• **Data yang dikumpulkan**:

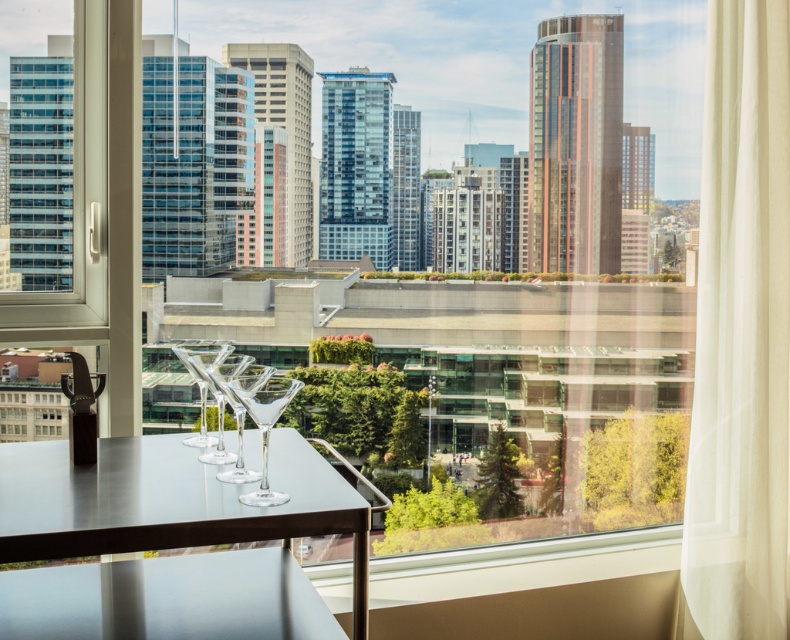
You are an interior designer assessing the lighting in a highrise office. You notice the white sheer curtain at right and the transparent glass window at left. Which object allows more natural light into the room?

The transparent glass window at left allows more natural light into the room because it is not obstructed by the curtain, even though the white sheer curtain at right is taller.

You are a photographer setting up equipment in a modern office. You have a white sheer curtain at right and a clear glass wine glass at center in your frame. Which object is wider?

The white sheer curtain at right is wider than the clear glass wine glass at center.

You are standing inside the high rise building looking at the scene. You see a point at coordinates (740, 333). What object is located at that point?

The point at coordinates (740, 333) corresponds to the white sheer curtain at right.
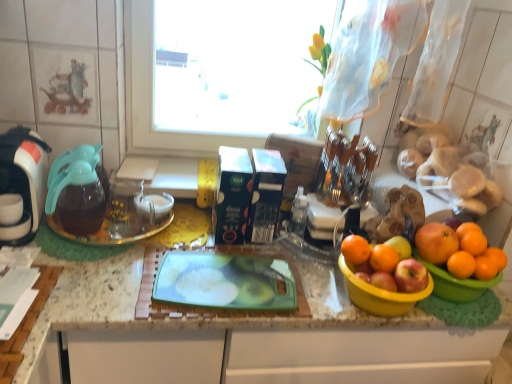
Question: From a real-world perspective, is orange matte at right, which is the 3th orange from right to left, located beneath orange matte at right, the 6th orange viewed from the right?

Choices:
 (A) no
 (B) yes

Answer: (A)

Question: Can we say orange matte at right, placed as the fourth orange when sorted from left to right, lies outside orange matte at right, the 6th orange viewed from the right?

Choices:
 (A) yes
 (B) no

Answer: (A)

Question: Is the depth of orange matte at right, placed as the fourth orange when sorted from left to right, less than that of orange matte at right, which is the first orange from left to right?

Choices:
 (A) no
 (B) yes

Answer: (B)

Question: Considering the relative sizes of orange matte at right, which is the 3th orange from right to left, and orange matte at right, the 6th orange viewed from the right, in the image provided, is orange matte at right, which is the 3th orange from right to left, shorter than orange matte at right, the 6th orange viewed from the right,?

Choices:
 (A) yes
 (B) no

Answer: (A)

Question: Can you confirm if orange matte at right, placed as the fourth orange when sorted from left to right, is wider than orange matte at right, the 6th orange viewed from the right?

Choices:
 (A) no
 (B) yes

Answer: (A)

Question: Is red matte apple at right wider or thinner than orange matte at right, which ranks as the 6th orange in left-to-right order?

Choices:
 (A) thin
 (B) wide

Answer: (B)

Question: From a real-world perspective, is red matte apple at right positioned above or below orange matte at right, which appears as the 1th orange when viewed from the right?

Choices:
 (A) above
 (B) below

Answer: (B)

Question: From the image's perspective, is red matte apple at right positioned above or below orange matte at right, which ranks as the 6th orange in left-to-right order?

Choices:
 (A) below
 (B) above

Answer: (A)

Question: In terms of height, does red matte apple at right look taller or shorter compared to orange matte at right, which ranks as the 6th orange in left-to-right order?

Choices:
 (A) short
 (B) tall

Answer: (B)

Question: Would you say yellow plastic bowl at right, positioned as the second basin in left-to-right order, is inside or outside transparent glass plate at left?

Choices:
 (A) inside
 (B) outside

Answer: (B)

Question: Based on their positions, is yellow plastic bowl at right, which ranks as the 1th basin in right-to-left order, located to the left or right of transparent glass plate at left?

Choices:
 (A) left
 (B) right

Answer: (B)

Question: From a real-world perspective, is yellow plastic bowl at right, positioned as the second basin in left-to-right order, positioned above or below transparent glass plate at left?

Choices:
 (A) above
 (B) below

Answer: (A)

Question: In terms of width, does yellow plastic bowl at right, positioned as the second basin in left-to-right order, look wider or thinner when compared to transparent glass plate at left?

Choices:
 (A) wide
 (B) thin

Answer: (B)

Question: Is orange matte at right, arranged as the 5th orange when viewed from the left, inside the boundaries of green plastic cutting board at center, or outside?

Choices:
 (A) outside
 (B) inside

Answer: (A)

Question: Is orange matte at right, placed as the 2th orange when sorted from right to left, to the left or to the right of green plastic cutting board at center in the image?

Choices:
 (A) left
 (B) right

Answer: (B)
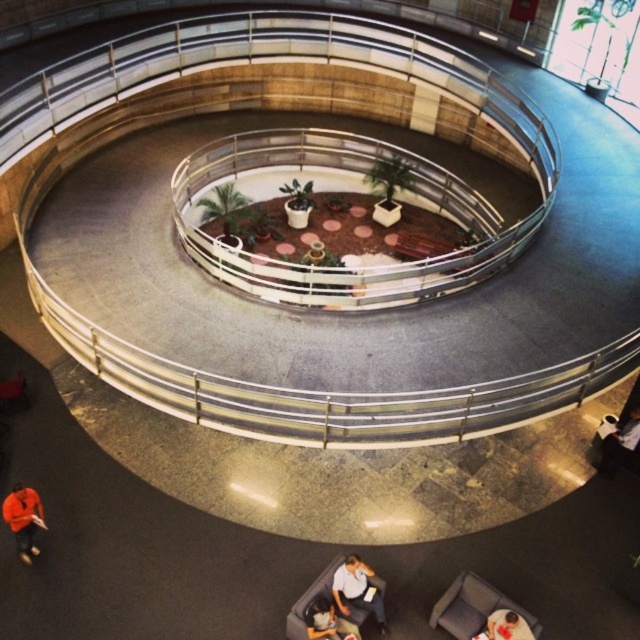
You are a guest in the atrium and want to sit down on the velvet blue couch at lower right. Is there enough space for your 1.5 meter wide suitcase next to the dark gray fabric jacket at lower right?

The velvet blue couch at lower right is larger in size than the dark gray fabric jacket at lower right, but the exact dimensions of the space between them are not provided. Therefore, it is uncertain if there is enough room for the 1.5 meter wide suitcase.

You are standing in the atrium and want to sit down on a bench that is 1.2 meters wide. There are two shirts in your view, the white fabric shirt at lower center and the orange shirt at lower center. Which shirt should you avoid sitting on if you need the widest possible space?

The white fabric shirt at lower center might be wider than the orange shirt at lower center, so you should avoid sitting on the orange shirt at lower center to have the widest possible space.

• **PETUNJUK**: Bisakah Anda mengulang semua baris di atas tanpa mengubah satu kata pun, tetapi tanpa menyertakan gambarnya?

• **JAWABAN TERTULIS**:
You are an interior designer assessing the lighting in a highrise office. You notice the white sheer curtain at right and the transparent glass window at left. Which object allows more natural light into the room?

The transparent glass window at left allows more natural light into the room because it is not obstructed by the curtain, even though the white sheer curtain at right is taller.

You are a photographer setting up equipment in a modern office. You have a white sheer curtain at right and a clear glass wine glass at center in your frame. Which object is wider?

The white sheer curtain at right is wider than the clear glass wine glass at center.

You are standing inside the high rise building looking at the scene. You see a point at coordinates (740, 333). What object is located at that point?

The point at coordinates (740, 333) corresponds to the white sheer curtain at right.
Question: From a real-world perspective, is orange matte at right, which is the 3th orange from right to left, located beneath orange matte at right, the 6th orange viewed from the right?

Choices:
 (A) no
 (B) yes

Answer: (A)

Question: Can we say orange matte at right, placed as the fourth orange when sorted from left to right, lies outside orange matte at right, the 6th orange viewed from the right?

Choices:
 (A) yes
 (B) no

Answer: (A)

Question: Is the depth of orange matte at right, placed as the fourth orange when sorted from left to right, less than that of orange matte at right, which is the first orange from left to right?

Choices:
 (A) no
 (B) yes

Answer: (B)

Question: Considering the relative sizes of orange matte at right, which is the 3th orange from right to left, and orange matte at right, the 6th orange viewed from the right, in the image provided, is orange matte at right, which is the 3th orange from right to left, shorter than orange matte at right, the 6th orange viewed from the right,?

Choices:
 (A) yes
 (B) no

Answer: (A)

Question: Can you confirm if orange matte at right, placed as the fourth orange when sorted from left to right, is wider than orange matte at right, the 6th orange viewed from the right?

Choices:
 (A) no
 (B) yes

Answer: (A)

Question: Is red matte apple at right wider or thinner than orange matte at right, which ranks as the 6th orange in left-to-right order?

Choices:
 (A) thin
 (B) wide

Answer: (B)

Question: From a real-world perspective, is red matte apple at right positioned above or below orange matte at right, which appears as the 1th orange when viewed from the right?

Choices:
 (A) above
 (B) below

Answer: (B)

Question: From the image's perspective, is red matte apple at right positioned above or below orange matte at right, which ranks as the 6th orange in left-to-right order?

Choices:
 (A) below
 (B) above

Answer: (A)

Question: In terms of height, does red matte apple at right look taller or shorter compared to orange matte at right, which ranks as the 6th orange in left-to-right order?

Choices:
 (A) short
 (B) tall

Answer: (B)

Question: Would you say yellow plastic bowl at right, positioned as the second basin in left-to-right order, is inside or outside transparent glass plate at left?

Choices:
 (A) inside
 (B) outside

Answer: (B)

Question: Based on their positions, is yellow plastic bowl at right, which ranks as the 1th basin in right-to-left order, located to the left or right of transparent glass plate at left?

Choices:
 (A) left
 (B) right

Answer: (B)

Question: From a real-world perspective, is yellow plastic bowl at right, positioned as the second basin in left-to-right order, positioned above or below transparent glass plate at left?

Choices:
 (A) above
 (B) below

Answer: (A)

Question: In terms of width, does yellow plastic bowl at right, positioned as the second basin in left-to-right order, look wider or thinner when compared to transparent glass plate at left?

Choices:
 (A) wide
 (B) thin

Answer: (B)

Question: Is orange matte at right, arranged as the 5th orange when viewed from the left, inside the boundaries of green plastic cutting board at center, or outside?

Choices:
 (A) outside
 (B) inside

Answer: (A)

Question: Is orange matte at right, placed as the 2th orange when sorted from right to left, to the left or to the right of green plastic cutting board at center in the image?

Choices:
 (A) left
 (B) right

Answer: (B)
You are a guest in the atrium and want to sit down on the velvet blue couch at lower right. Is there enough space for your 1.5 meter wide suitcase next to the dark gray fabric jacket at lower right?

The velvet blue couch at lower right is larger in size than the dark gray fabric jacket at lower right, but the exact dimensions of the space between them are not provided. Therefore, it is uncertain if there is enough room for the 1.5 meter wide suitcase.

You are standing in the atrium and want to sit down on a bench that is 1.2 meters wide. There are two shirts in your view, the white fabric shirt at lower center and the orange shirt at lower center. Which shirt should you avoid sitting on if you need the widest possible space?

The white fabric shirt at lower center might be wider than the orange shirt at lower center, so you should avoid sitting on the orange shirt at lower center to have the widest possible space.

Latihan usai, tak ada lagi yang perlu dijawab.